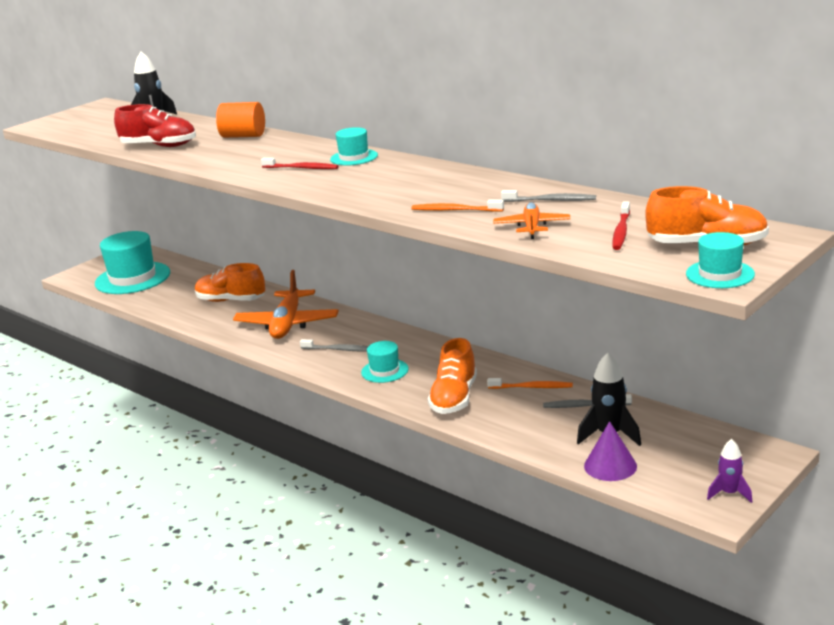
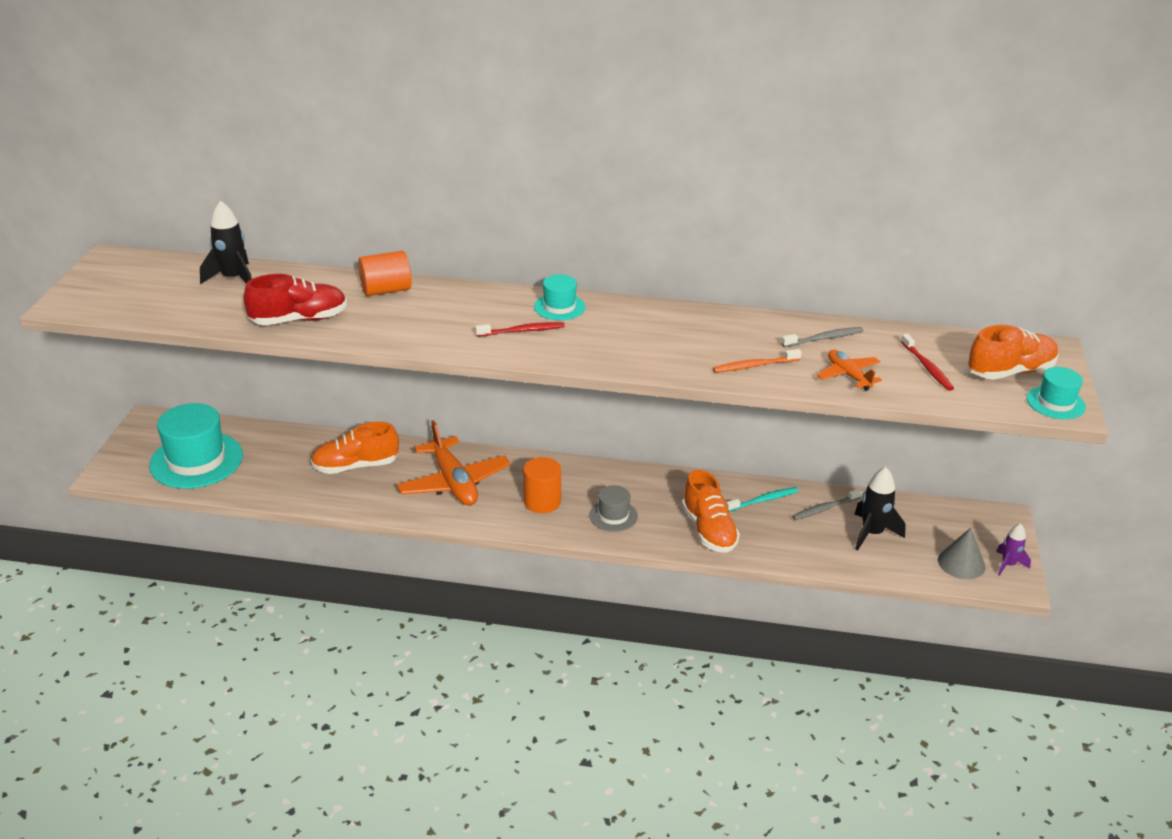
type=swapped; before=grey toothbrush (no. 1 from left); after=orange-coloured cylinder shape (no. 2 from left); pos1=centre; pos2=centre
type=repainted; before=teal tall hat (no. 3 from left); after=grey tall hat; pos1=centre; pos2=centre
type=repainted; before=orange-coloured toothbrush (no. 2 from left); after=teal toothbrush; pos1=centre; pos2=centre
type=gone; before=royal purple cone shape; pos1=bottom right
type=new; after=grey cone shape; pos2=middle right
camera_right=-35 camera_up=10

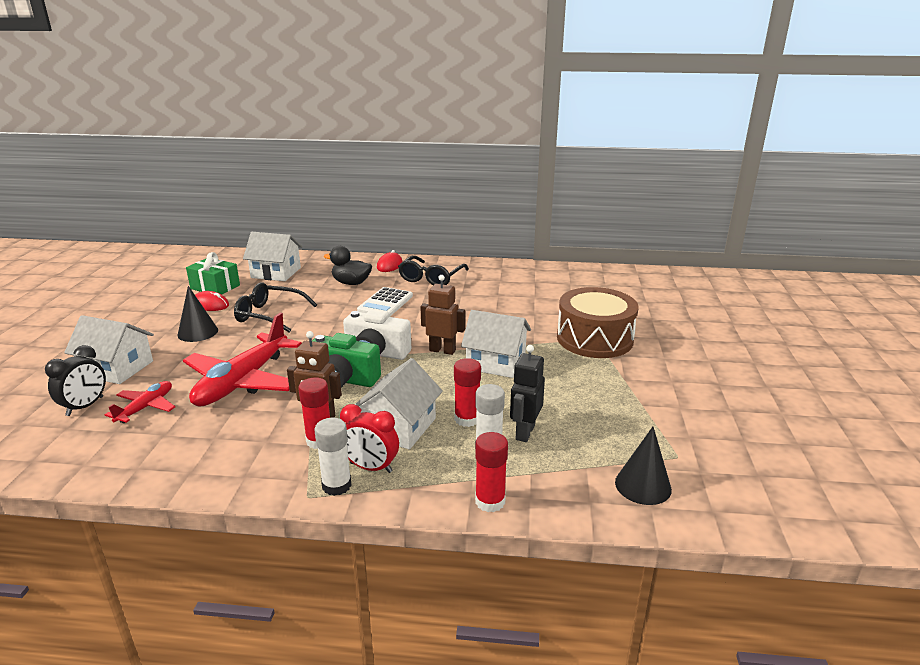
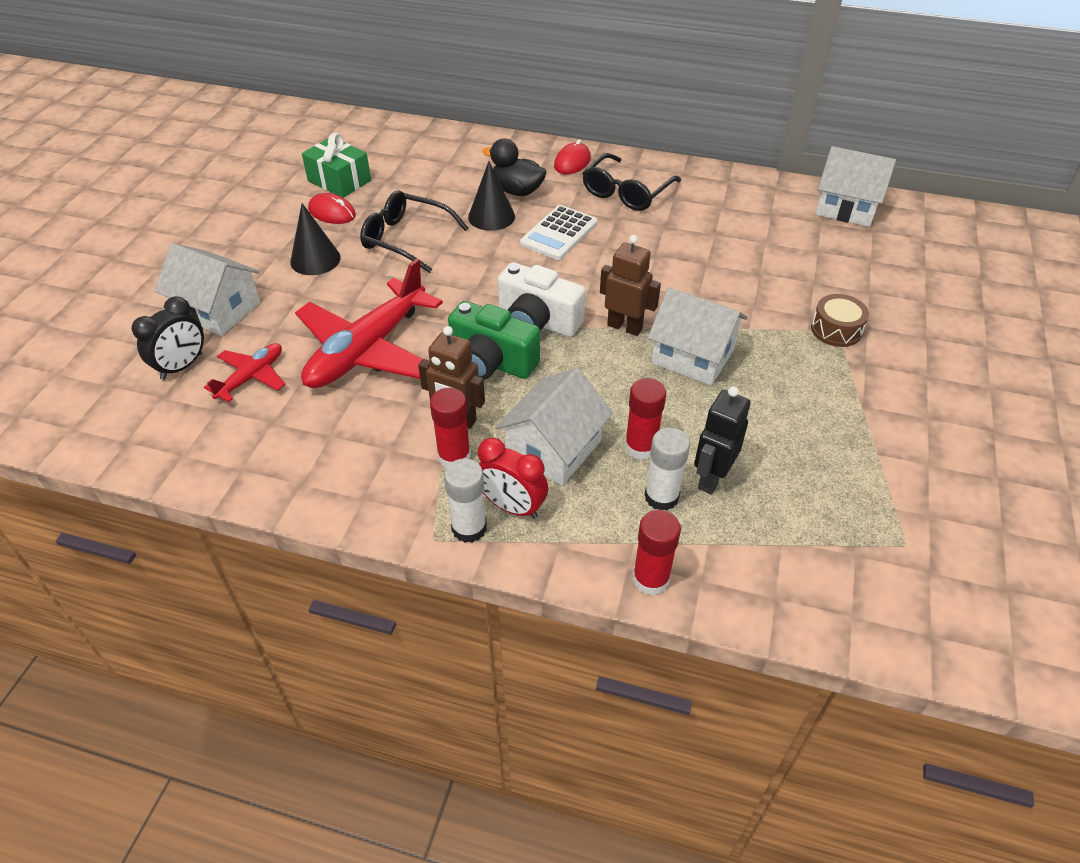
type=shifted; before=pure white cottage (no. 2 from left in the first image); after=pure white cottage (no. 4 from left); pos1=middle left; pos2=top right
type=scaled; before=russet toy drum; pos1=centre; pos2=middle right; scale=0.48
type=shifted; before=ebony cone shape (no. 2 from left); pos1=bottom right; pos2=top centre
camera_right=10 camera_up=20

━━━━━━

> Directions for this task
Would you please give the material above again, unchanged but without pictures?

> Reply
type=swapped; before=grey toothbrush (no. 1 from left); after=orange-coloured cylinder shape (no. 2 from left); pos1=centre; pos2=centre
type=repainted; before=teal tall hat (no. 3 from left); after=grey tall hat; pos1=centre; pos2=centre
type=repainted; before=orange-coloured toothbrush (no. 2 from left); after=teal toothbrush; pos1=centre; pos2=centre
type=gone; before=royal purple cone shape; pos1=bottom right
type=new; after=grey cone shape; pos2=middle right
camera_right=-35 camera_up=10

type=shifted; before=pure white cottage (no. 2 from left in the first image); after=pure white cottage (no. 4 from left); pos1=middle left; pos2=top right
type=scaled; before=russet toy drum; pos1=centre; pos2=middle right; scale=0.48
type=shifted; before=ebony cone shape (no. 2 from left); pos1=bottom right; pos2=top centre
camera_right=10 camera_up=20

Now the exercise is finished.